(Recorded information begins)
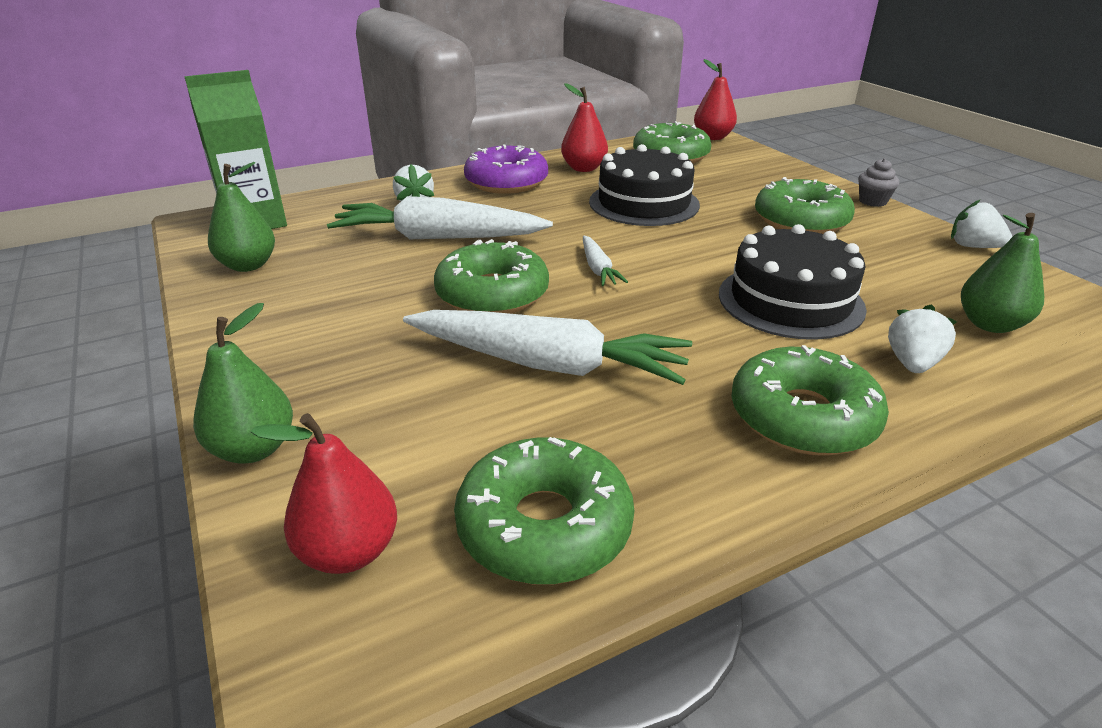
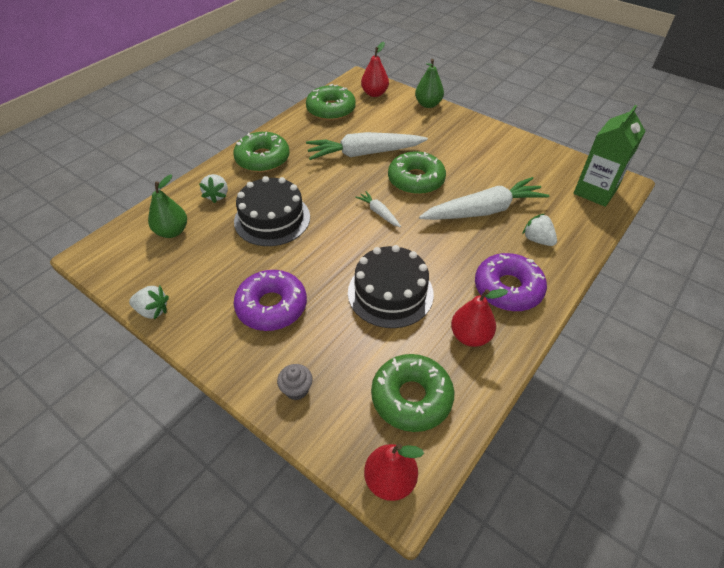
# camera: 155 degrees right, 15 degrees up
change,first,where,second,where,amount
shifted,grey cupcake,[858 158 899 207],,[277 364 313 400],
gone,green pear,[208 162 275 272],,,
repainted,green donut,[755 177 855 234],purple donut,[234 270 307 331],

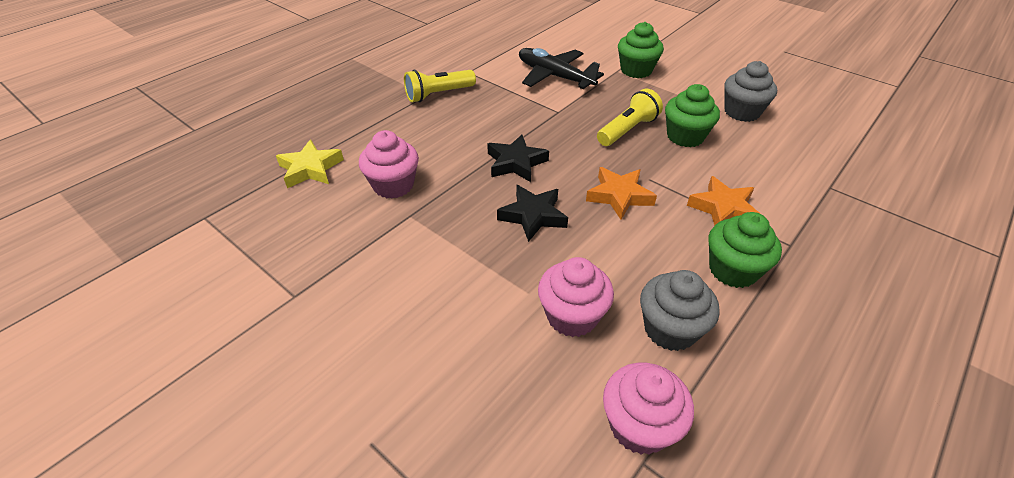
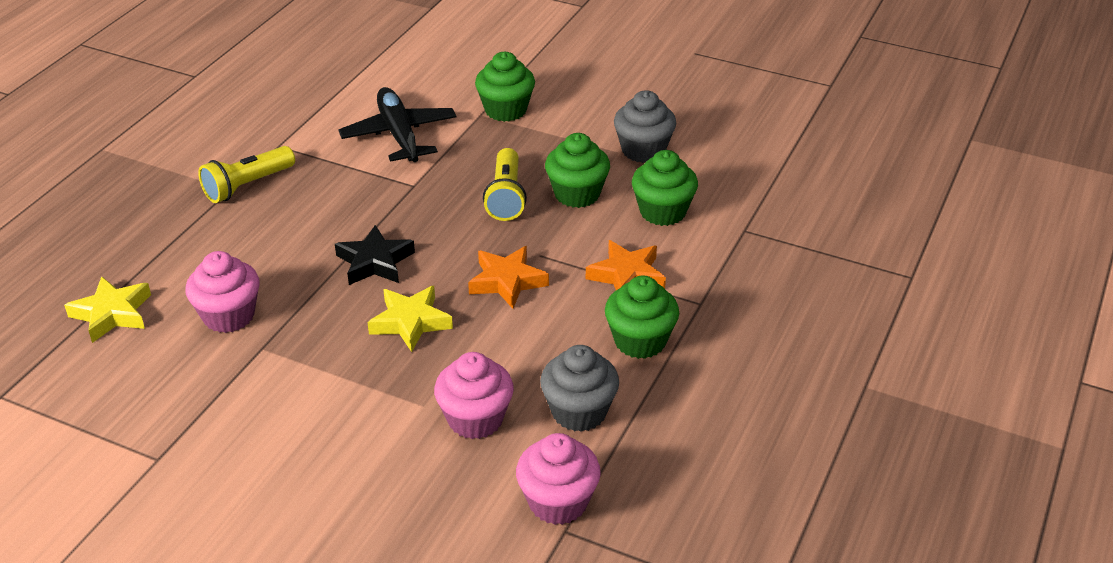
# camera: 15 degrees left, 5 degrees down
change,first,where,second,where,amount
rotated,black plane,[519 48 604 89],,[338 87 457 162],45 degrees clockwise
rotated,yellow flashlight,[597 89 663 146],,[483 148 527 221],150 degrees clockwise
repainted,black star,[497 185 568 242],yellow star,[367 286 453 352],
new,,,green cupcake,[632 150 698 226],

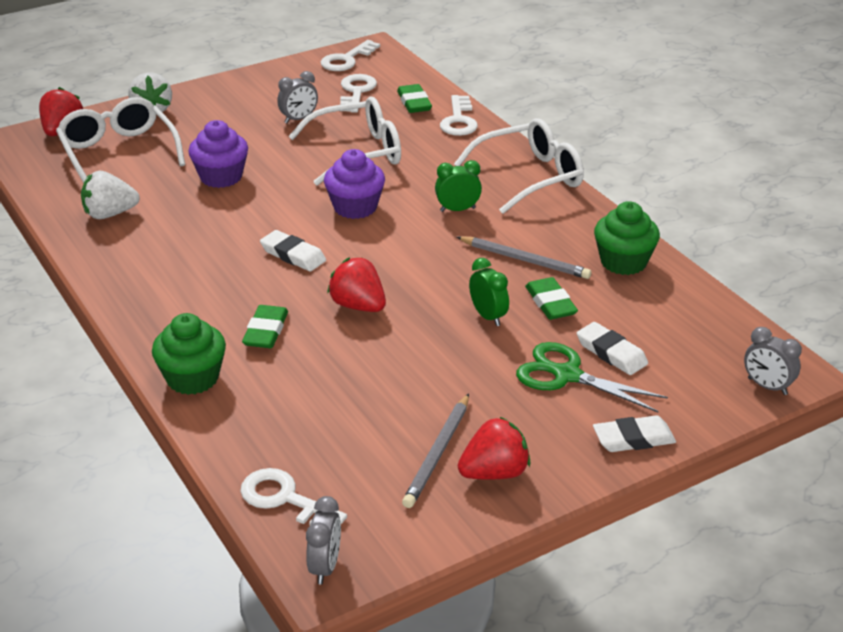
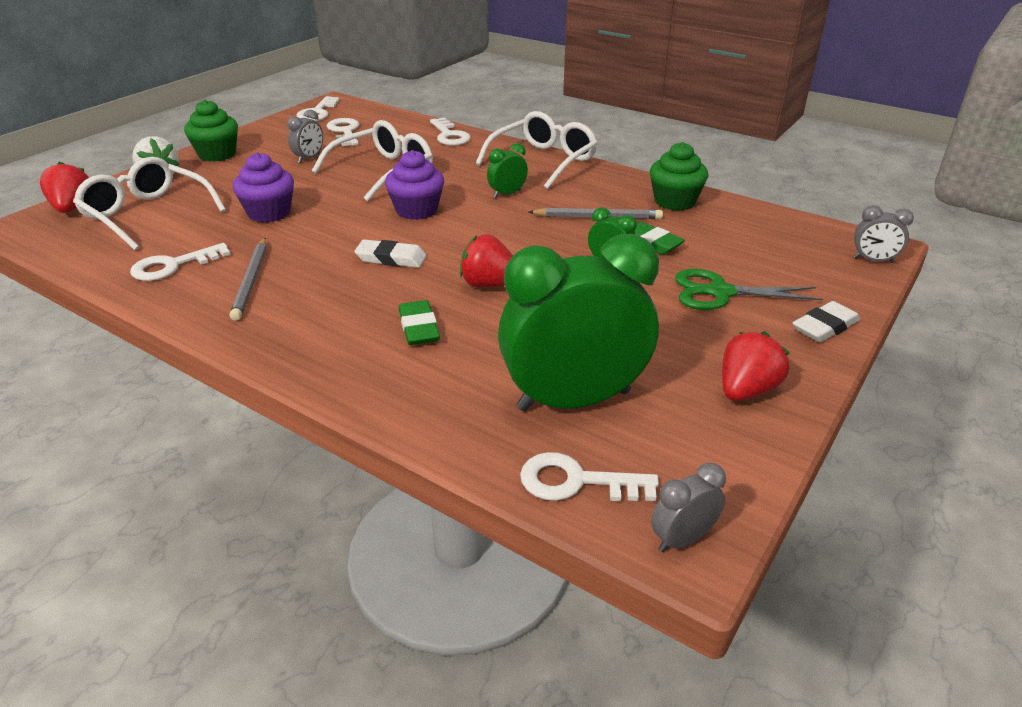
# camera: 25 degrees left, 0 degrees up
change,first,where,second,where,amount
gone,green eraser,[397 84 432 113],,,
swapped,white strawberry,[81 171 140 219],white key,[130 243 231 281],
shifted,green cupcake,[152 313 226 395],,[184 100 238 162],
gone,white eraser,[577 322 648 375],,,
shifted,grey pencil,[402 393 469 508],,[230 238 267 321],
rotated,grey clock,[306 496 341 584],,[651 463 726 552],105 degrees counterclockwise
new,,,green clock,[498 234 659 412],

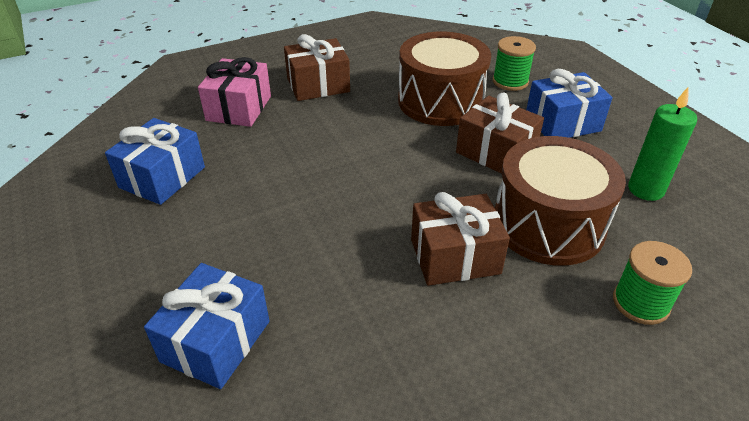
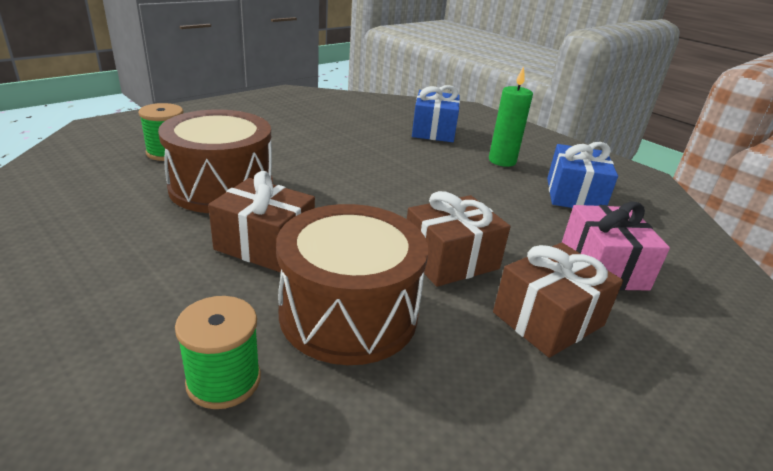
# camera: 160 degrees right, 10 degrees down
change,first,where,second,where,amount
gone,blue gift,[526 69 613 138],,,
shifted,green candle,[628 86 697 201],,[489 66 533 167],
shifted,brown gift,[411 192 510 286],,[407 191 511 287],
(Recorded information ends)
Without the pictures, give again exactly the lines above starting at the line containing "repainted,black star,[497 185" and ending at the line containing "shifted,green candle,[628 86".

Task output:
repainted,black star,[497 185 568 242],yellow star,[367 286 453 352],
new,,,green cupcake,[632 150 698 226],

# camera: 25 degrees left, 0 degrees up
change,first,where,second,where,amount
gone,green eraser,[397 84 432 113],,,
swapped,white strawberry,[81 171 140 219],white key,[130 243 231 281],
shifted,green cupcake,[152 313 226 395],,[184 100 238 162],
gone,white eraser,[577 322 648 375],,,
shifted,grey pencil,[402 393 469 508],,[230 238 267 321],
rotated,grey clock,[306 496 341 584],,[651 463 726 552],105 degrees counterclockwise
new,,,green clock,[498 234 659 412],

# camera: 160 degrees right, 10 degrees down
change,first,where,second,where,amount
gone,blue gift,[526 69 613 138],,,
shifted,green candle,[628 86 697 201],,[489 66 533 167],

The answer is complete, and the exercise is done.